### [ASSIGNMENT]
Would you please return all of the entries below exactly as shown?
════
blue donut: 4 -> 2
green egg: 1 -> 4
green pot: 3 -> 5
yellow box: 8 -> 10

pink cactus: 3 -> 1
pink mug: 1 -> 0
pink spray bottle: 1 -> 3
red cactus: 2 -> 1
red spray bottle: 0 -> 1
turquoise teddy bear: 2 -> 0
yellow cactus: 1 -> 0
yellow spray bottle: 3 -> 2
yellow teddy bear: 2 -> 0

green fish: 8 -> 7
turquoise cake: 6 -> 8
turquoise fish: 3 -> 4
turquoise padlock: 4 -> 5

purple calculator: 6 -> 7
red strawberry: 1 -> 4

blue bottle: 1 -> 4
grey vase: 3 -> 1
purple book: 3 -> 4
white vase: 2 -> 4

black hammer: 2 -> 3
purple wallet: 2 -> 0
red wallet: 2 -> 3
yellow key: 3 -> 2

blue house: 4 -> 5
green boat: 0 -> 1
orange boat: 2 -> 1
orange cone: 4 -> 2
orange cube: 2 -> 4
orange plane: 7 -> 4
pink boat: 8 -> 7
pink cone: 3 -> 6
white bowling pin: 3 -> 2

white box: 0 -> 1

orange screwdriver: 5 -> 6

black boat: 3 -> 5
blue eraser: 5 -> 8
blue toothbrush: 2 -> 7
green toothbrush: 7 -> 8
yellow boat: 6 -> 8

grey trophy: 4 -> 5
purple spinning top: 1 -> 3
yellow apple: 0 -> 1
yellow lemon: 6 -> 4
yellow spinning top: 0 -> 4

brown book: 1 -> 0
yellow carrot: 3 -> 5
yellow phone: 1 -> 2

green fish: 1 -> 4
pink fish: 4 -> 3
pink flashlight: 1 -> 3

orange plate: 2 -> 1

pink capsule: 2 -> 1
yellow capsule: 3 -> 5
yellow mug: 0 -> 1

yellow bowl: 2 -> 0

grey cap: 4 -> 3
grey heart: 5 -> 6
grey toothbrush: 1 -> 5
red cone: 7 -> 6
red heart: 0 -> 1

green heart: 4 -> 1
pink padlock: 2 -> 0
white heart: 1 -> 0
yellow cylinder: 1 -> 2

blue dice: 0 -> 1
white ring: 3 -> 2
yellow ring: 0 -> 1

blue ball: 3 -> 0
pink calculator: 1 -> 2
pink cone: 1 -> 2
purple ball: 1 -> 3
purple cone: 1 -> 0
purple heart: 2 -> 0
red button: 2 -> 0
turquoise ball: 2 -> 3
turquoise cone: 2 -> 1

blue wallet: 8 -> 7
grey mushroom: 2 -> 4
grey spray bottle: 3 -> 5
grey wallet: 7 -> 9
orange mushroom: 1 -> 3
════
### [RESPONSE TO THIS EXERCISE]
blue donut: 4 -> 2
green egg: 1 -> 4
green pot: 3 -> 5
yellow box: 8 -> 10

pink cactus: 3 -> 1
pink mug: 1 -> 0
pink spray bottle: 1 -> 3
red cactus: 2 -> 1
red spray bottle: 0 -> 1
turquoise teddy bear: 2 -> 0
yellow cactus: 1 -> 0
yellow spray bottle: 3 -> 2
yellow teddy bear: 2 -> 0

green fish: 8 -> 7
turquoise cake: 6 -> 8
turquoise fish: 3 -> 4
turquoise padlock: 4 -> 5

purple calculator: 6 -> 7
red strawberry: 1 -> 4

blue bottle: 1 -> 4
grey vase: 3 -> 1
purple book: 3 -> 4
white vase: 2 -> 4

black hammer: 2 -> 3
purple wallet: 2 -> 0
red wallet: 2 -> 3
yellow key: 3 -> 2

blue house: 4 -> 5
green boat: 0 -> 1
orange boat: 2 -> 1
orange cone: 4 -> 2
orange cube: 2 -> 4
orange plane: 7 -> 4
pink boat: 8 -> 7
pink cone: 3 -> 6
white bowling pin: 3 -> 2

white box: 0 -> 1

orange screwdriver: 5 -> 6

black boat: 3 -> 5
blue eraser: 5 -> 8
blue toothbrush: 2 -> 7
green toothbrush: 7 -> 8
yellow boat: 6 -> 8

grey trophy: 4 -> 5
purple spinning top: 1 -> 3
yellow apple: 0 -> 1
yellow lemon: 6 -> 4
yellow spinning top: 0 -> 4

brown book: 1 -> 0
yellow carrot: 3 -> 5
yellow phone: 1 -> 2

green fish: 1 -> 4
pink fish: 4 -> 3
pink flashlight: 1 -> 3

orange plate: 2 -> 1

pink capsule: 2 -> 1
yellow capsule: 3 -> 5
yellow mug: 0 -> 1

yellow bowl: 2 -> 0

grey cap: 4 -> 3
grey heart: 5 -> 6
grey toothbrush: 1 -> 5
red cone: 7 -> 6
red heart: 0 -> 1

green heart: 4 -> 1
pink padlock: 2 -> 0
white heart: 1 -> 0
yellow cylinder: 1 -> 2

blue dice: 0 -> 1
white ring: 3 -> 2
yellow ring: 0 -> 1

blue ball: 3 -> 0
pink calculator: 1 -> 2
pink cone: 1 -> 2
purple ball: 1 -> 3
purple cone: 1 -> 0
purple heart: 2 -> 0
red button: 2 -> 0
turquoise ball: 2 -> 3
turquoise cone: 2 -> 1

blue wallet: 8 -> 7
grey mushroom: 2 -> 4
grey spray bottle: 3 -> 5
grey wallet: 7 -> 9
orange mushroom: 1 -> 3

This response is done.